BRIEF: From the line containing "DIGITS2 pin DIO: D15 -> D12" down to the last line of the listing, quote everything word for word, and nothing else, keeping pictures out.

#### SOURCE DATA

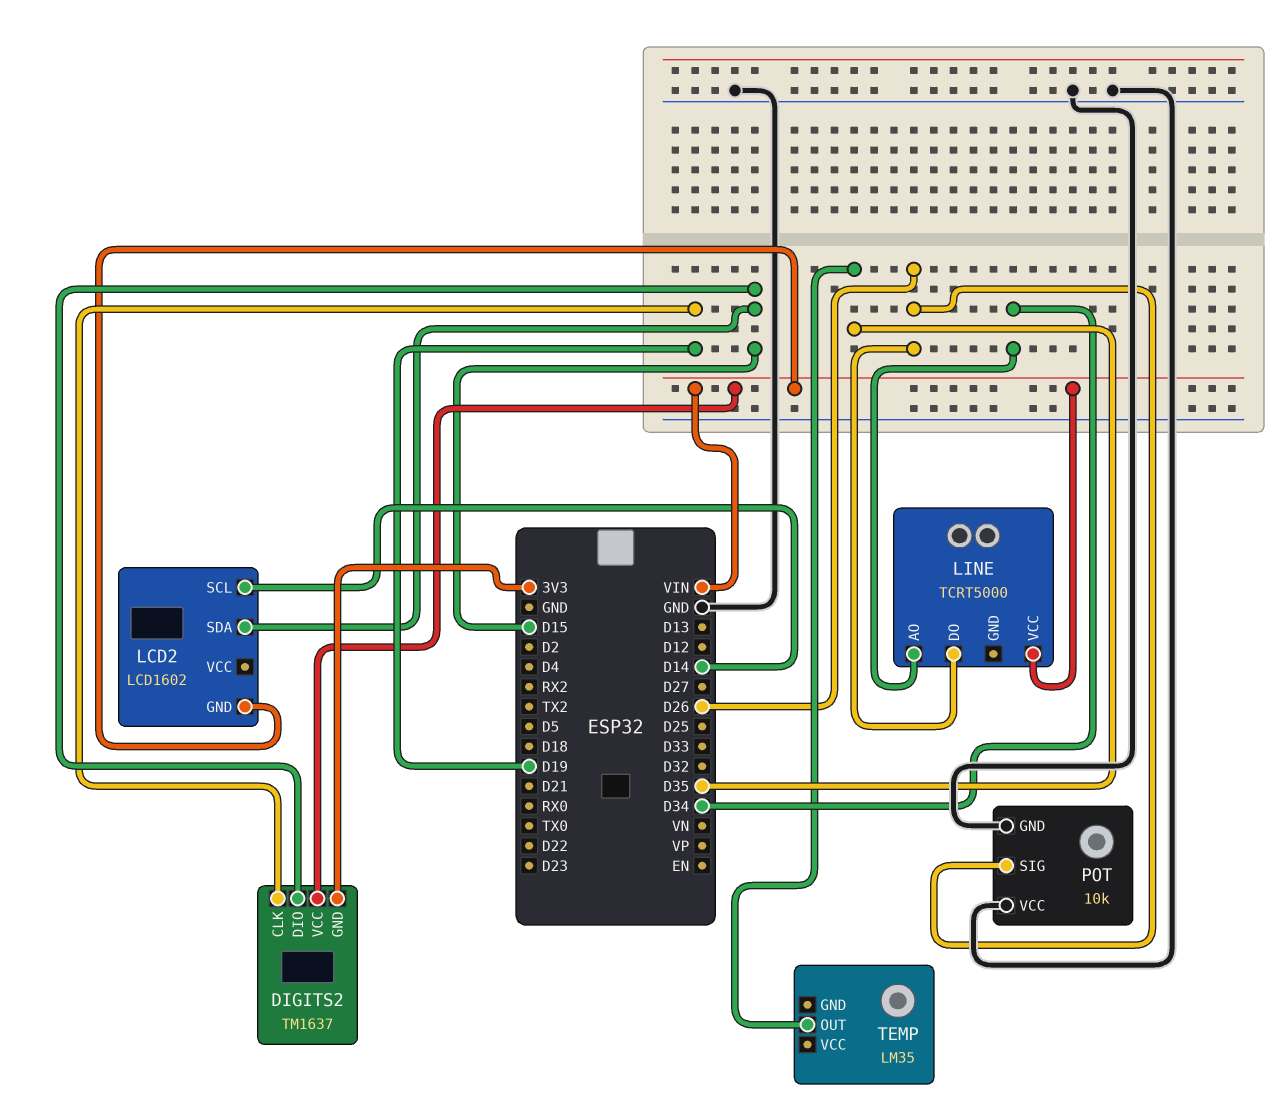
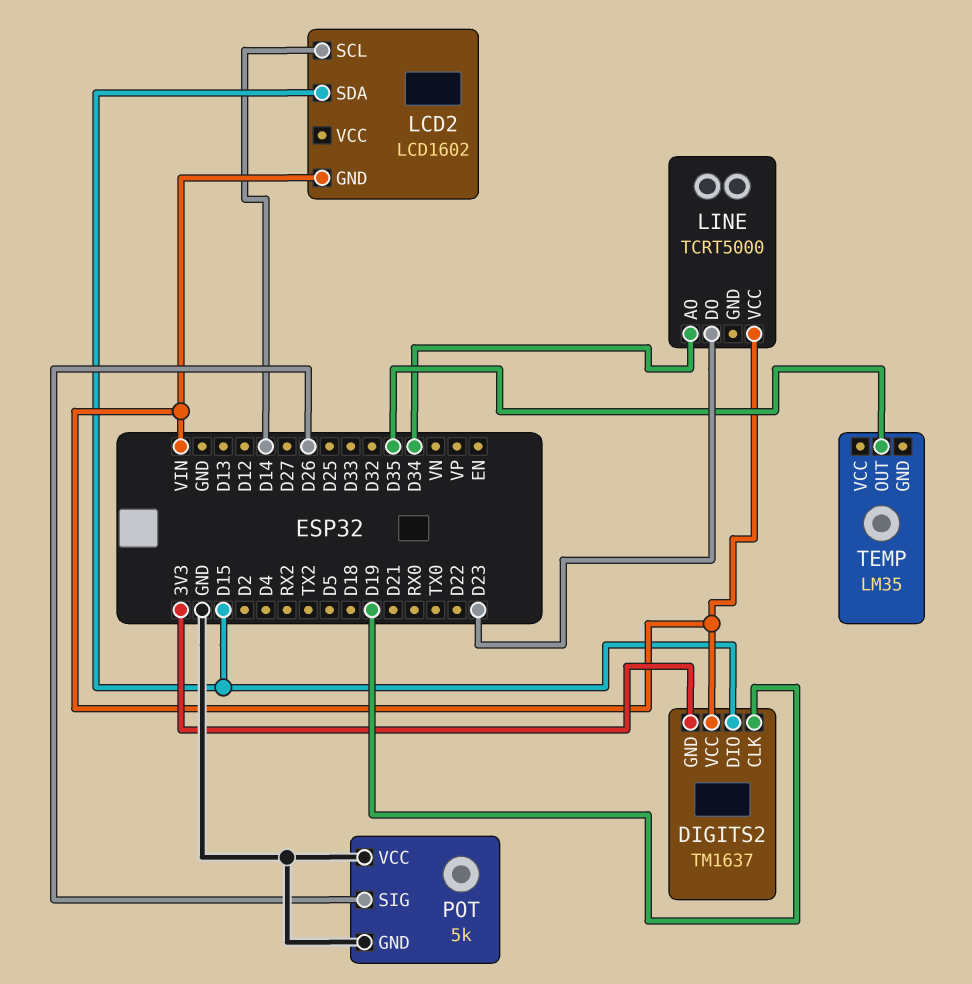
LINE pin DO: D26 -> D23
POT: 10k -> 5k

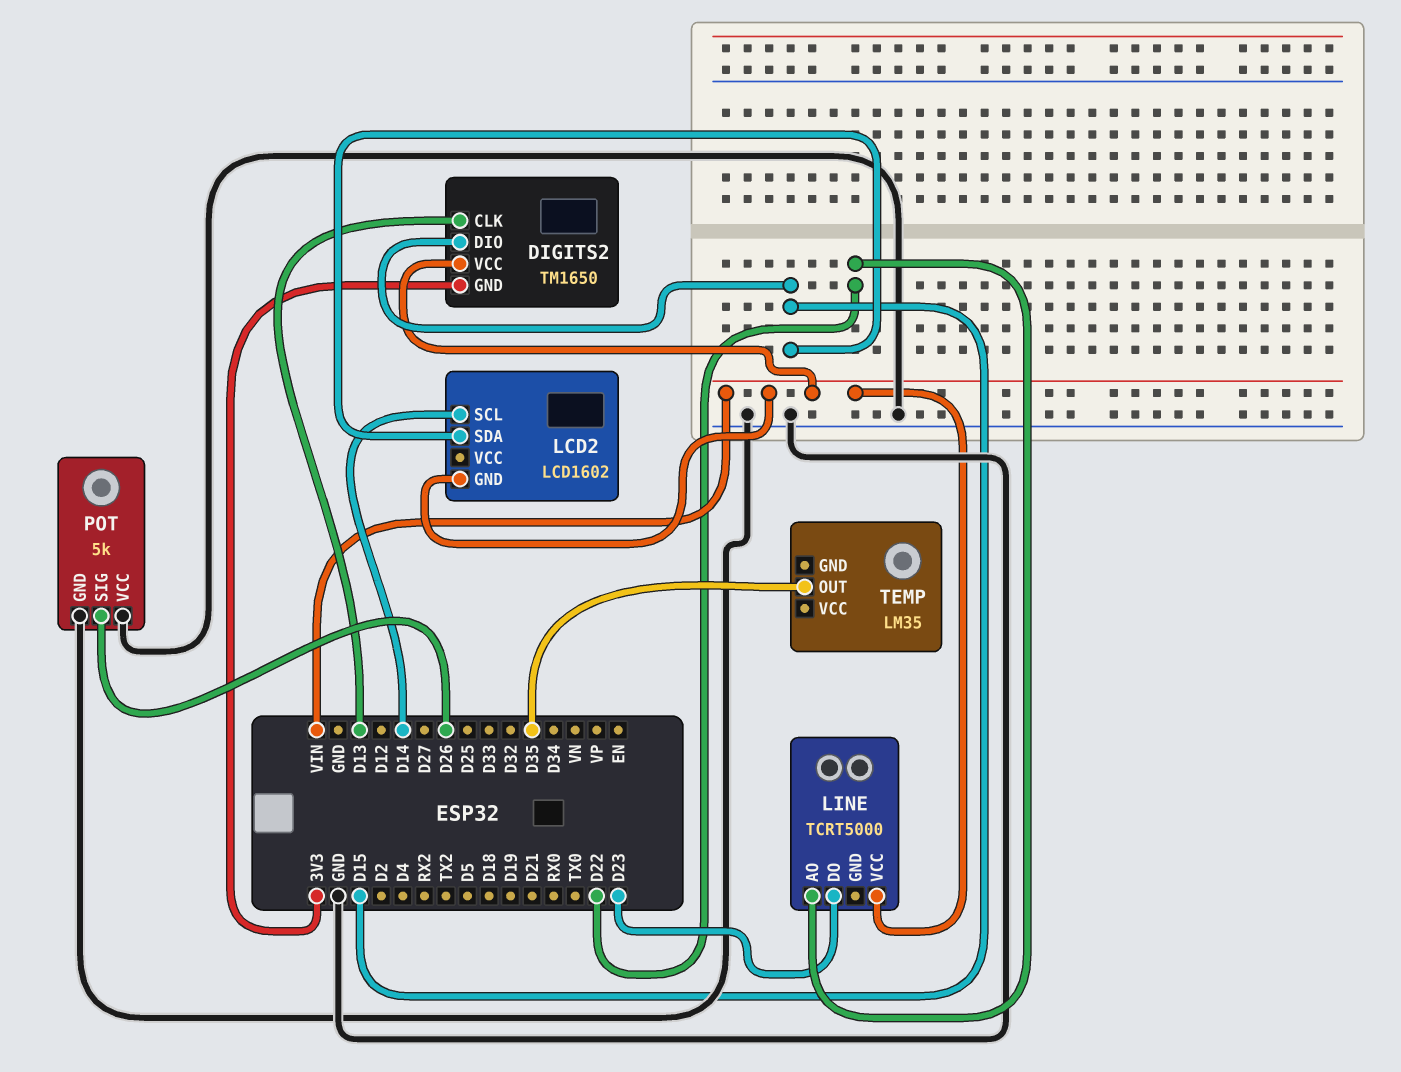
DIGITS2: TM1637 -> TM1650
DIGITS2 pin CLK: D19 -> D13
LINE pin AO: D34 -> D22

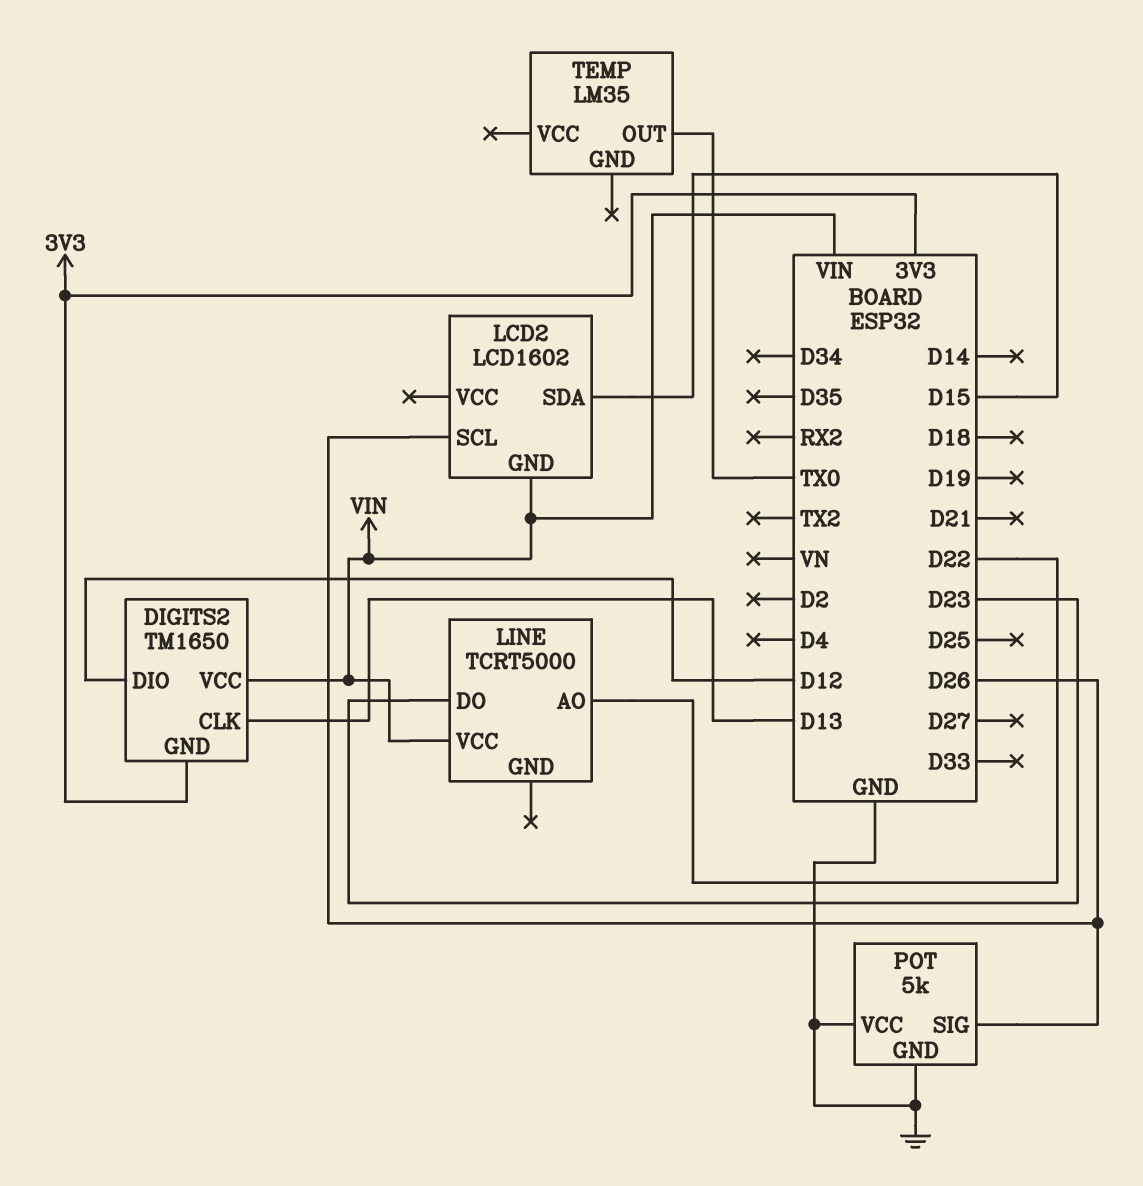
DIGITS2 pin DIO: D15 -> D12
LCD2 pin SCL: D14 -> D26
TEMP pin OUT: D35 -> TX0

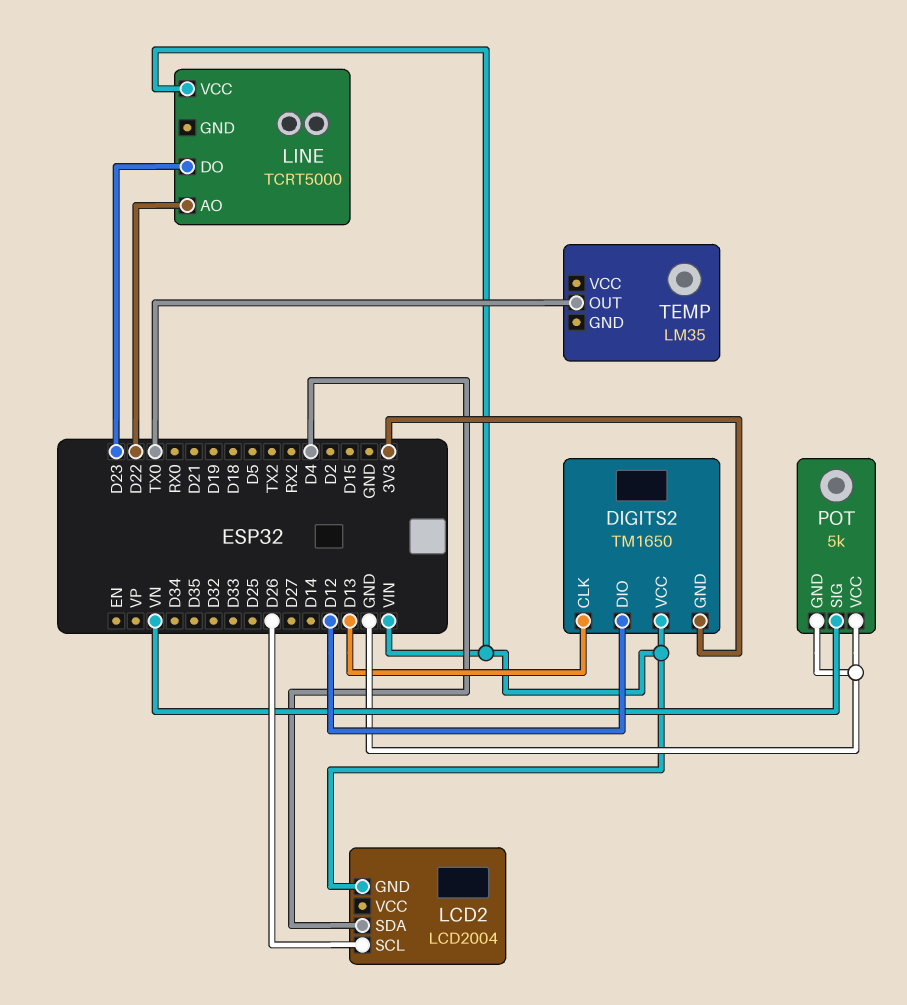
LCD2: LCD1602 -> LCD2004
LCD2 pin SDA: D15 -> D4
POT pin SIG: D26 -> VN

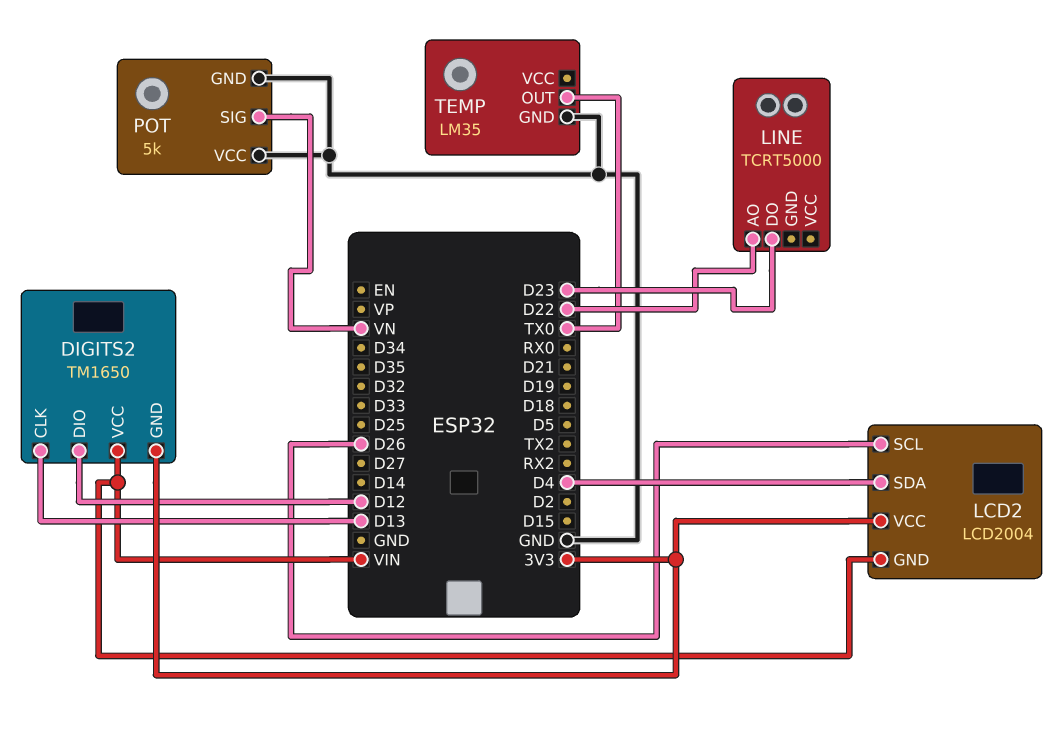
LCD2 pin VCC: none -> 3V3
LINE pin VCC: VIN -> none
TEMP pin GND: none -> GND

########

ANSWER SECTION:
DIGITS2 pin DIO: D15 -> D12
LCD2 pin SCL: D14 -> D26
TEMP pin OUT: D35 -> TX0

LCD2: LCD1602 -> LCD2004
LCD2 pin SDA: D15 -> D4
POT pin SIG: D26 -> VN

LCD2 pin VCC: none -> 3V3
LINE pin VCC: VIN -> none
TEMP pin GND: none -> GND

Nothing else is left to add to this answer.